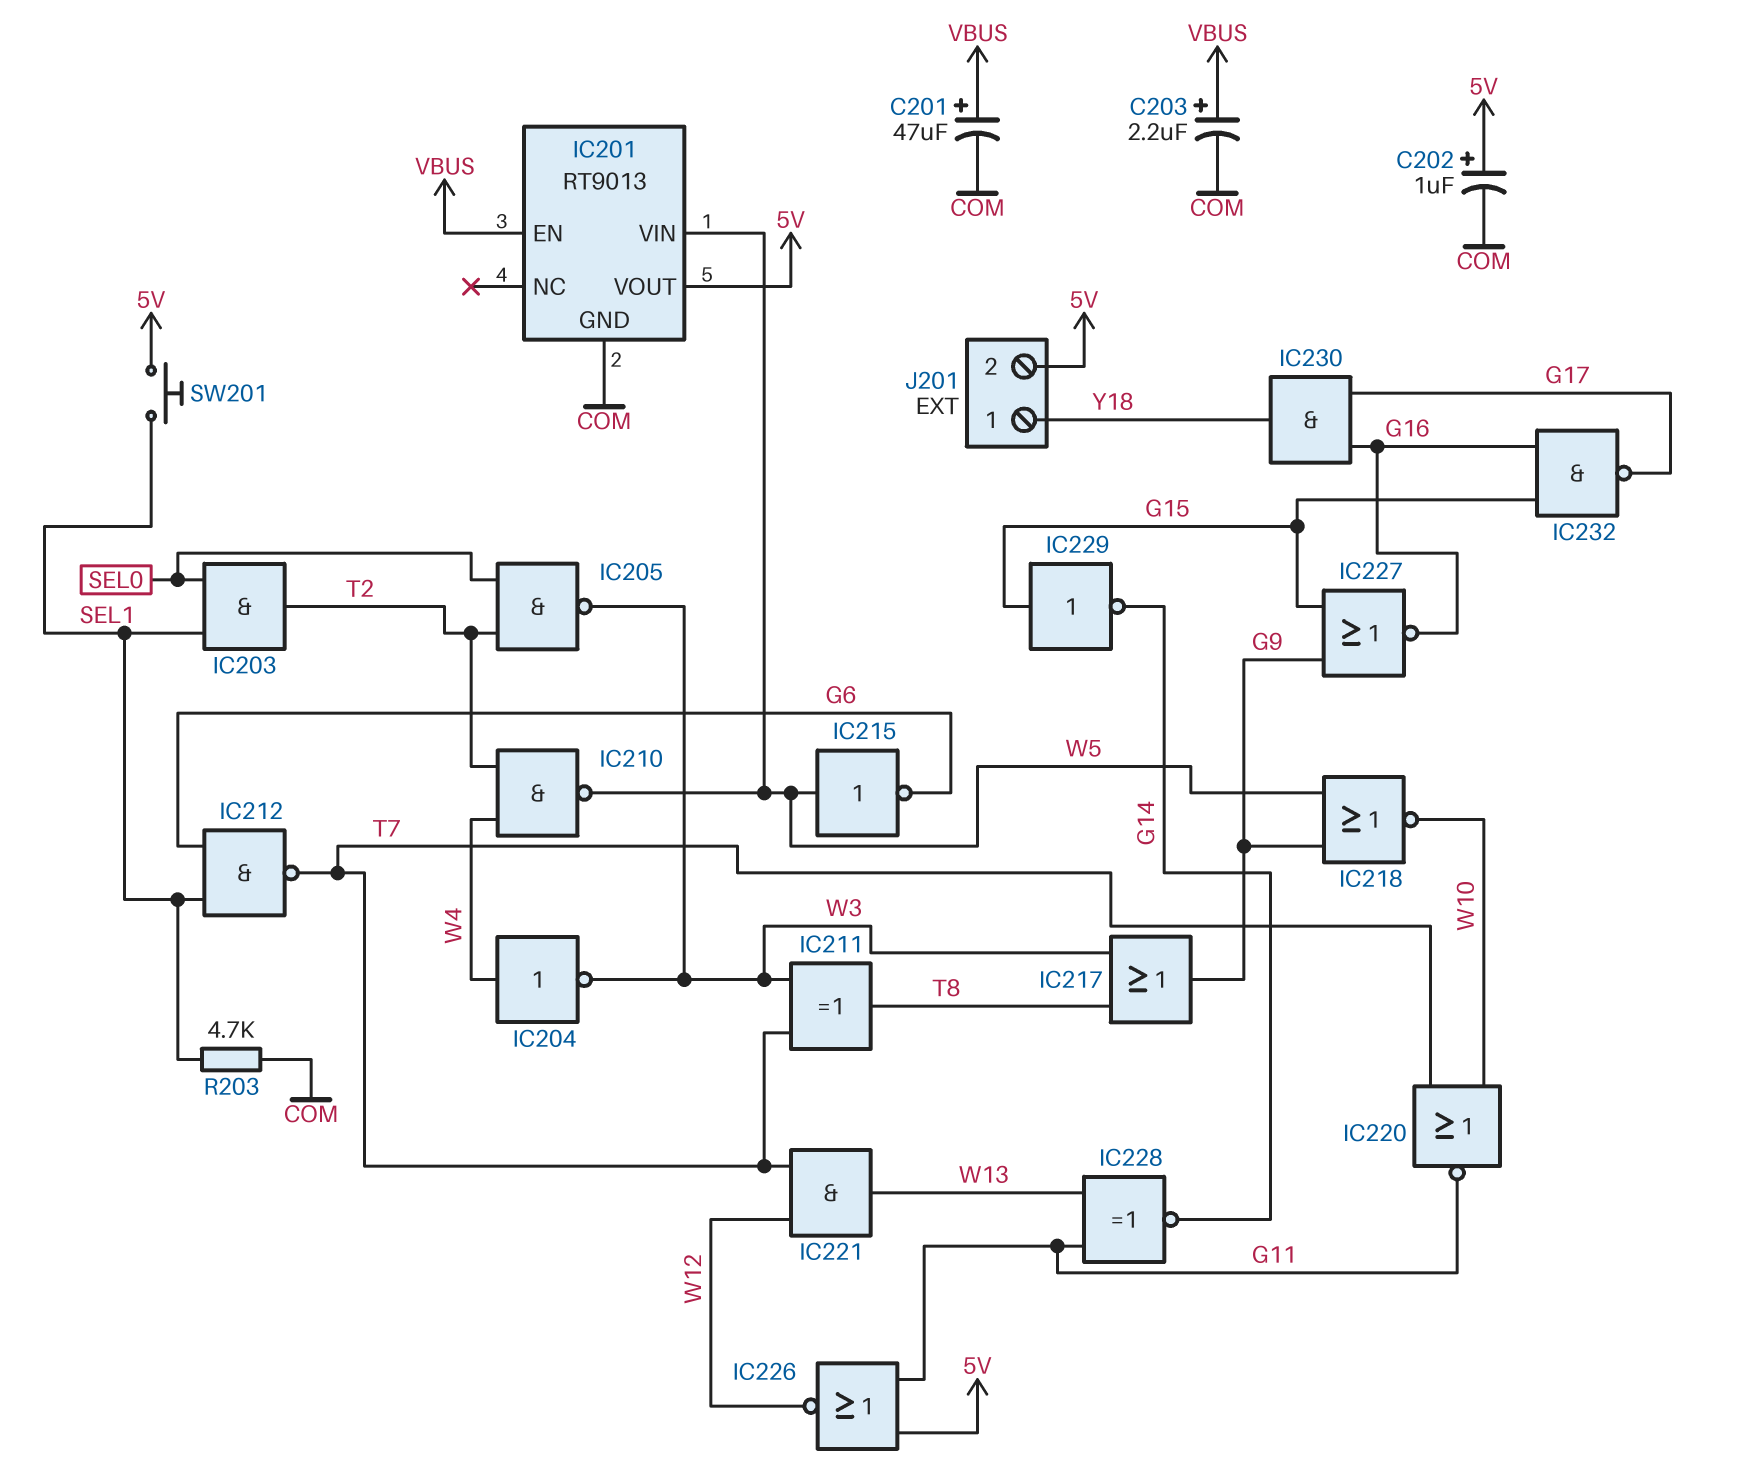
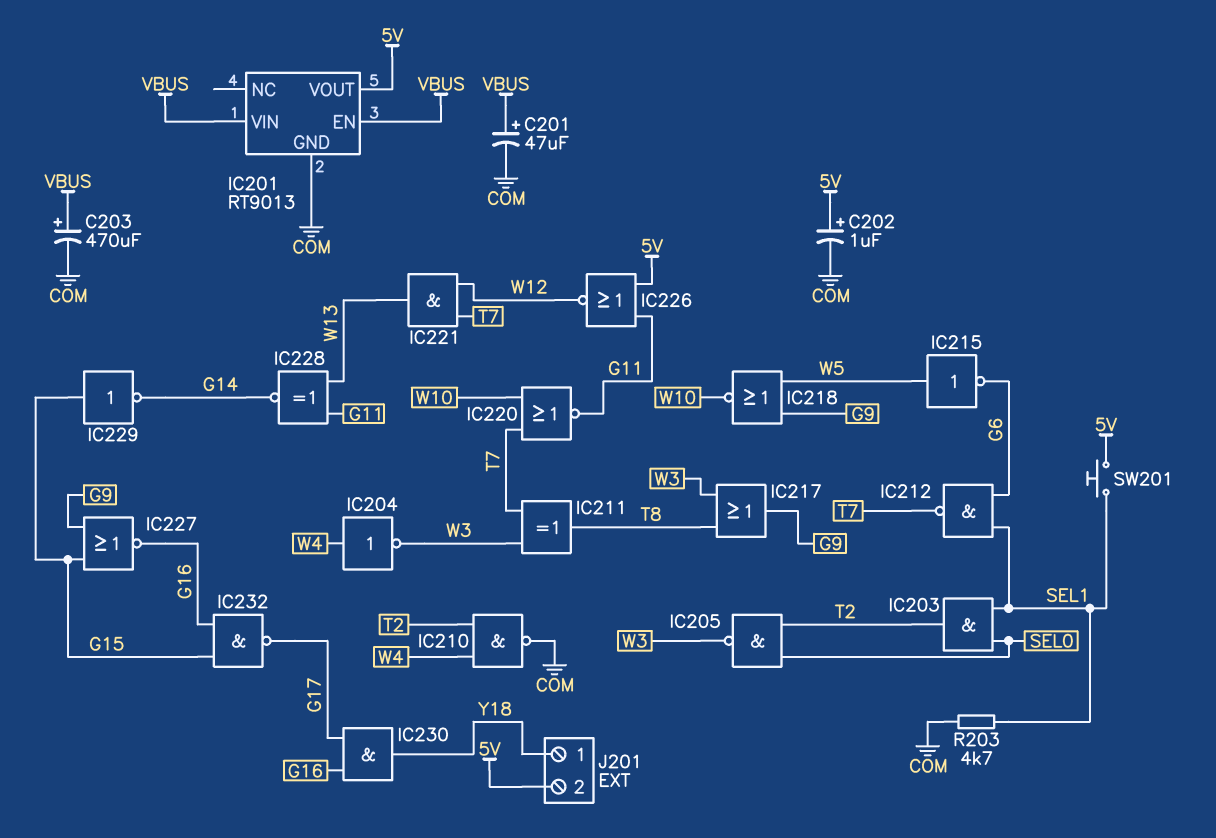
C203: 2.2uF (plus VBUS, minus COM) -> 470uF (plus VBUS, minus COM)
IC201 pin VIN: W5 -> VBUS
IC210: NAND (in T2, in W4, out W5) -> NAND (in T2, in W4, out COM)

======

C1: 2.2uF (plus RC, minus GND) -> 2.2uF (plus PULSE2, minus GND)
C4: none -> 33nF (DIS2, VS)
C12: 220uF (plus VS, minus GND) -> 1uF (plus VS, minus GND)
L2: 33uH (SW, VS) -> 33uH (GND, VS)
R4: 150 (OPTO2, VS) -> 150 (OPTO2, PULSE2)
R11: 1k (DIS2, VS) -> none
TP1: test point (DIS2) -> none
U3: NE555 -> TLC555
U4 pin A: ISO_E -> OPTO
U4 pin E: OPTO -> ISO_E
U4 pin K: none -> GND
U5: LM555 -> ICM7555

======

▶ [What to do]:
Everything from the line containing "TP1: test point (DIS2) -> none" through the line containing "U5: LM555 -> ICM7555" in the material above should be retyped exactly, both ends included, and nothing more.

▶ [Output below]:
TP1: test point (DIS2) -> none
U3: NE555 -> TLC555
U4 pin A: ISO_E -> OPTO
U4 pin E: OPTO -> ISO_E
U4 pin K: none -> GND
U5: LM555 -> ICM7555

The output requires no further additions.